• Input:
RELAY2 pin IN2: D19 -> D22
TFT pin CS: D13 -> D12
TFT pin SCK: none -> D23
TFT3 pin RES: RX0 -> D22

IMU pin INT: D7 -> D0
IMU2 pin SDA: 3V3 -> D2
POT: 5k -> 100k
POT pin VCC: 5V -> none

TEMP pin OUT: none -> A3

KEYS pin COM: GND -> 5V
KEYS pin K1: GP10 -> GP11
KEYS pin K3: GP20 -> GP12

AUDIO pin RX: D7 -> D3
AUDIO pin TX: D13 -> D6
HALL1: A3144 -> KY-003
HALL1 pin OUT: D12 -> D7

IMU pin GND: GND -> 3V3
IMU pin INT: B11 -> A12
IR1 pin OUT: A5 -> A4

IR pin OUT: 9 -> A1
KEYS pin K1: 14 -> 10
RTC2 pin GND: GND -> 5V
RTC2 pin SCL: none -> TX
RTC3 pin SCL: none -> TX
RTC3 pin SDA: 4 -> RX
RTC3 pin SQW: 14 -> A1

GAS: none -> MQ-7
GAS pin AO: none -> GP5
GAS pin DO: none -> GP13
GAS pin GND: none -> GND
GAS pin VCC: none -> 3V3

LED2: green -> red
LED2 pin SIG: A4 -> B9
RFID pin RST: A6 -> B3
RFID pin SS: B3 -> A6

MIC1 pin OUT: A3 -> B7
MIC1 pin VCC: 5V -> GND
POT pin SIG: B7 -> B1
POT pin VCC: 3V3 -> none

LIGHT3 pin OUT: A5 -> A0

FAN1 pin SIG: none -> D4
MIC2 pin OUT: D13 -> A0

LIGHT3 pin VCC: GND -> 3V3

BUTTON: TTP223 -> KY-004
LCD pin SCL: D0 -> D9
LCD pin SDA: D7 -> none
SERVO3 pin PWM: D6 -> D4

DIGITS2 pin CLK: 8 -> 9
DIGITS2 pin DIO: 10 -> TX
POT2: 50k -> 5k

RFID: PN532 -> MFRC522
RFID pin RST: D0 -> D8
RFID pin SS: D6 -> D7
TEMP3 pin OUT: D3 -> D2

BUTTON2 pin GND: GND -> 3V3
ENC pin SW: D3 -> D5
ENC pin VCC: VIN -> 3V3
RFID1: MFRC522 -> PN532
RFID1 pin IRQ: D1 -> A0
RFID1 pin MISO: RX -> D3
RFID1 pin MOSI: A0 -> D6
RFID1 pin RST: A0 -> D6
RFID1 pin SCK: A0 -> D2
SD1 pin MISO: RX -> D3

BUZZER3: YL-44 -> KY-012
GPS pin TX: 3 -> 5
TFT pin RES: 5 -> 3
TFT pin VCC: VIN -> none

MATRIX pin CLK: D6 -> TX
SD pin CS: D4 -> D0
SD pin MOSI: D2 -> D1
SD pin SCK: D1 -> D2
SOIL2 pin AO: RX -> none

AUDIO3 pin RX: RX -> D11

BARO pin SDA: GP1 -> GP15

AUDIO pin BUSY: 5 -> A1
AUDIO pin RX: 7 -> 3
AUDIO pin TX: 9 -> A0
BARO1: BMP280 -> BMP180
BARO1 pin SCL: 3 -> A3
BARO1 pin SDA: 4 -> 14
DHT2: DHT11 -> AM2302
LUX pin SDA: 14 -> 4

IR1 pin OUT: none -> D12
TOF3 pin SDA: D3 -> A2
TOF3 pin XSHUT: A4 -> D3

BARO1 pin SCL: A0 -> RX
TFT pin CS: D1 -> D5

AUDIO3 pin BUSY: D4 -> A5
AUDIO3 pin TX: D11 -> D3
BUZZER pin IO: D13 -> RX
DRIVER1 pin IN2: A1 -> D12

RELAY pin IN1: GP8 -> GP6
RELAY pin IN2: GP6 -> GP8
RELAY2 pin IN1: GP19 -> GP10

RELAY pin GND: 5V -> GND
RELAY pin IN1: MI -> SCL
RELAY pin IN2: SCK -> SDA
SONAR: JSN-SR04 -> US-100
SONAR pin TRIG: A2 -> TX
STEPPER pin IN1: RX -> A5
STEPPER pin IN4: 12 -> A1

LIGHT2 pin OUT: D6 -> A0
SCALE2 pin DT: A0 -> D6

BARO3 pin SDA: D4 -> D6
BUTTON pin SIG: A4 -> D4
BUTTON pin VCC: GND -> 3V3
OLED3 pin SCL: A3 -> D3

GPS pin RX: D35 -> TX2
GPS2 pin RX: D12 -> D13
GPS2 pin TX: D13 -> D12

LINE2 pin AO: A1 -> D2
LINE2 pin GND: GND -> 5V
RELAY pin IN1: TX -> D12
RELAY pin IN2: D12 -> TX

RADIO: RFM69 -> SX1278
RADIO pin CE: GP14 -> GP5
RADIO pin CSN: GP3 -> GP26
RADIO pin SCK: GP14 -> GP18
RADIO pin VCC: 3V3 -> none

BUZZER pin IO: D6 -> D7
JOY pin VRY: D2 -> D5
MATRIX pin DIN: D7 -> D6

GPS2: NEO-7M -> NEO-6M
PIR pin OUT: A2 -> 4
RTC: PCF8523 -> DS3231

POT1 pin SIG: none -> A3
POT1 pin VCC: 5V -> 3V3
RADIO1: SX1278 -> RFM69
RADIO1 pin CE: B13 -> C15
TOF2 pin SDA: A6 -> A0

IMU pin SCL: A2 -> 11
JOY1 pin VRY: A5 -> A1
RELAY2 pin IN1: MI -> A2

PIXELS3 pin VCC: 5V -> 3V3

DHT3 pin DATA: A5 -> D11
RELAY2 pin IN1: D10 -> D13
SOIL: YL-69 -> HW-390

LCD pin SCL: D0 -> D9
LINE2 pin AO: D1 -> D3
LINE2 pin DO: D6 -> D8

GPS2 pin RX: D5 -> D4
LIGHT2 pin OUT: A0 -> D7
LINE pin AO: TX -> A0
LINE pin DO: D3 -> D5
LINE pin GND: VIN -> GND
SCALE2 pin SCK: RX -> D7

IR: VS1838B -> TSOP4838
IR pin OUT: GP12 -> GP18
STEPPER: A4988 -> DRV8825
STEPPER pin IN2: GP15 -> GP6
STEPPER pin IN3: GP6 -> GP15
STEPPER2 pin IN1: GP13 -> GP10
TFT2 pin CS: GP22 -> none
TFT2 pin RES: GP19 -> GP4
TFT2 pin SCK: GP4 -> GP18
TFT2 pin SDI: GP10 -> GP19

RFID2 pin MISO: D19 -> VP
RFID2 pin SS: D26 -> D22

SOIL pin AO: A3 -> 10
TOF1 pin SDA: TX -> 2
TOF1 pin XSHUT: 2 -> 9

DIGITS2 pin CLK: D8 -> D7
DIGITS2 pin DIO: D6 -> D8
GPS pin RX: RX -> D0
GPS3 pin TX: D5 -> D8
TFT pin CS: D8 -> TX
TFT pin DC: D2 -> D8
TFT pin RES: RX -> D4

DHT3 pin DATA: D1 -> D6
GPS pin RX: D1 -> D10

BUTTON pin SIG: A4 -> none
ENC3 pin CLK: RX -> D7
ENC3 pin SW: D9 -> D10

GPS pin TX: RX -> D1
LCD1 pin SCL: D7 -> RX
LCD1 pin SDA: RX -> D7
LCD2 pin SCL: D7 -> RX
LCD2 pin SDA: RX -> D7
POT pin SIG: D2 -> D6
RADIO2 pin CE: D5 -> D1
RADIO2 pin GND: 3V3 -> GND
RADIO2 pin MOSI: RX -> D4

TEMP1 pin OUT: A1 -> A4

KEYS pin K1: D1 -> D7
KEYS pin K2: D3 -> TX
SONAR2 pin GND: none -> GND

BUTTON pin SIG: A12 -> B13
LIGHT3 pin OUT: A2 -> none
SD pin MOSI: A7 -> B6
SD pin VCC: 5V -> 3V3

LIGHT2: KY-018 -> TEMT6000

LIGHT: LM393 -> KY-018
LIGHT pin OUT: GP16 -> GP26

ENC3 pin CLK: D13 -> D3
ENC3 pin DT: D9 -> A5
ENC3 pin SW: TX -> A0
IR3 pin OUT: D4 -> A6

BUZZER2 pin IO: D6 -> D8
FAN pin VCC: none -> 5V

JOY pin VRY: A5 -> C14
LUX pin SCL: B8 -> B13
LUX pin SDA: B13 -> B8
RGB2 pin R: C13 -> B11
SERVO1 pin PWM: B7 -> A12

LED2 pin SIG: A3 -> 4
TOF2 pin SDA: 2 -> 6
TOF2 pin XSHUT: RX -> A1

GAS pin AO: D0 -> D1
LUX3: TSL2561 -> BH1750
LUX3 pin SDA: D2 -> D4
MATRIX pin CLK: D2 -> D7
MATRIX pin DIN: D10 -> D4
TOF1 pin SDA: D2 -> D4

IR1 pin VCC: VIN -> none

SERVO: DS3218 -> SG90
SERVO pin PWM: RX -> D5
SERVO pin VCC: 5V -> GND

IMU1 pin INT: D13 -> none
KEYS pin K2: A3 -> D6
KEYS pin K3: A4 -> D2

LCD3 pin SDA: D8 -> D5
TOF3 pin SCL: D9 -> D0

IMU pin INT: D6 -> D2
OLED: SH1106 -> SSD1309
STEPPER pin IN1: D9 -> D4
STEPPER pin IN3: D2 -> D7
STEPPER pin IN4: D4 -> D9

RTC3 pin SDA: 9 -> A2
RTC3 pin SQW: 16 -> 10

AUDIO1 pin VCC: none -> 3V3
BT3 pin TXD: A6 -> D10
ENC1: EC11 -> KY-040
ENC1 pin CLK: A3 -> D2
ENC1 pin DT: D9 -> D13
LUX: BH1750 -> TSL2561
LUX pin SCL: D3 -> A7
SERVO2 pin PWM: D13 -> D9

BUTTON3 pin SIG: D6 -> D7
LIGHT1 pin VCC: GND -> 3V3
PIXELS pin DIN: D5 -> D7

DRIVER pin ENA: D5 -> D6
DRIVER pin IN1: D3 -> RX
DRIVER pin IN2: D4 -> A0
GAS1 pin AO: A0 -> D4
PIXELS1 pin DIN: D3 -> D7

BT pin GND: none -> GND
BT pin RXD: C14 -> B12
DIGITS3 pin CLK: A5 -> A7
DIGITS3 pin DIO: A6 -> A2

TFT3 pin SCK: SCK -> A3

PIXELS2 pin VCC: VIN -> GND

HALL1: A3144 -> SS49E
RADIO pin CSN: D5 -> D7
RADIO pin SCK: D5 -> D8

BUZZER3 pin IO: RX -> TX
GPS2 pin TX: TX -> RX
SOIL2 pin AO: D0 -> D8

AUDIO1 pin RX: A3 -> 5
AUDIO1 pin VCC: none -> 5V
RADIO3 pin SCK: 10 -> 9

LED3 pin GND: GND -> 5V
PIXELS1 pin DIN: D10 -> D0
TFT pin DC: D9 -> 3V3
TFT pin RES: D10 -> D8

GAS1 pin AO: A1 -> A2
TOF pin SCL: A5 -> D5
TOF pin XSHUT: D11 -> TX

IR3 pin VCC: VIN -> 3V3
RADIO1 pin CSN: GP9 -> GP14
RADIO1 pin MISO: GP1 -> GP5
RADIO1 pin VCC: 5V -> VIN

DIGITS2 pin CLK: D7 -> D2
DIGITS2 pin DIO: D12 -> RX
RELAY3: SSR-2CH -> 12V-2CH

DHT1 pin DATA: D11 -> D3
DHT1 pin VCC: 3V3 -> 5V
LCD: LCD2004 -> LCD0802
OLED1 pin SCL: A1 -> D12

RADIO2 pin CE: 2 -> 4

• Work item:
The first line of the entries above and every line after it, up to and including the line with "GAS: none -> MQ-7", should be set down exactly.

• Solved exercise:
RELAY2 pin IN2: D19 -> D22
TFT pin CS: D13 -> D12
TFT pin SCK: none -> D23
TFT3 pin RES: RX0 -> D22

IMU pin INT: D7 -> D0
IMU2 pin SDA: 3V3 -> D2
POT: 5k -> 100k
POT pin VCC: 5V -> none

TEMP pin OUT: none -> A3

KEYS pin COM: GND -> 5V
KEYS pin K1: GP10 -> GP11
KEYS pin K3: GP20 -> GP12

AUDIO pin RX: D7 -> D3
AUDIO pin TX: D13 -> D6
HALL1: A3144 -> KY-003
HALL1 pin OUT: D12 -> D7

IMU pin GND: GND -> 3V3
IMU pin INT: B11 -> A12
IR1 pin OUT: A5 -> A4

IR pin OUT: 9 -> A1
KEYS pin K1: 14 -> 10
RTC2 pin GND: GND -> 5V
RTC2 pin SCL: none -> TX
RTC3 pin SCL: none -> TX
RTC3 pin SDA: 4 -> RX
RTC3 pin SQW: 14 -> A1

GAS: none -> MQ-7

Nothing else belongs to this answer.